## [Problem requirements]
Please report every line from the material that contains the word "none".
++++ Stored data ++++
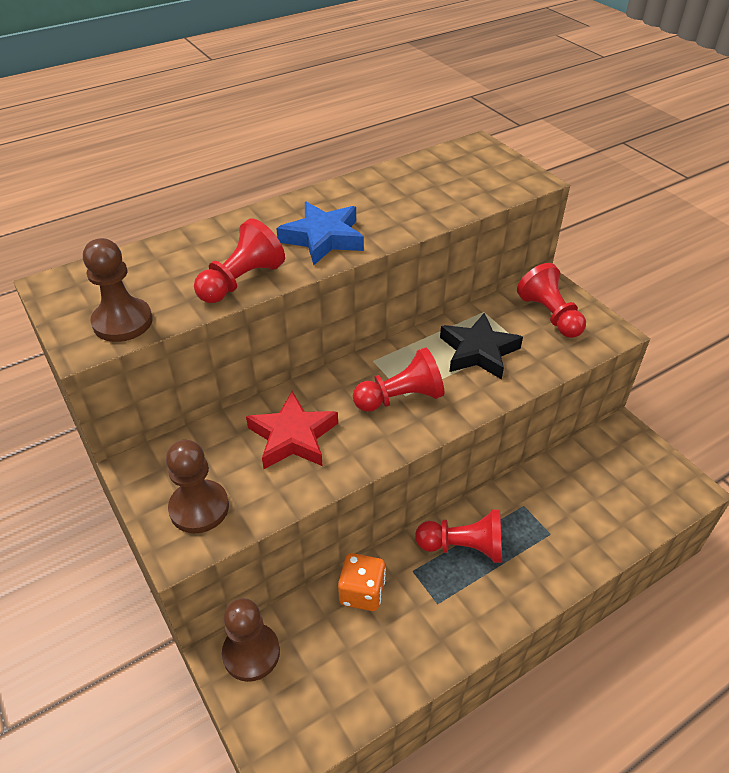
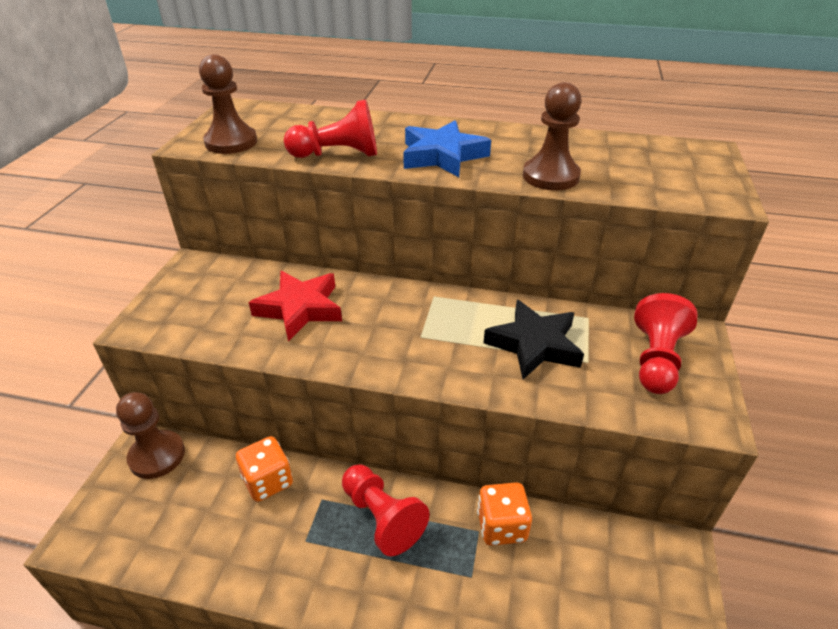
camera: 45 degrees right, 5 degrees down
(199, 508) = (183, 311): brown pawn -> brown pawn (550, 176)
(400, 398) = (413, 335): red pawn -> none
(532, 492) = (501, 526): none -> orange dice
++++
## [Solution to the problem]
(400, 398) = (413, 335): red pawn -> none
(532, 492) = (501, 526): none -> orange dice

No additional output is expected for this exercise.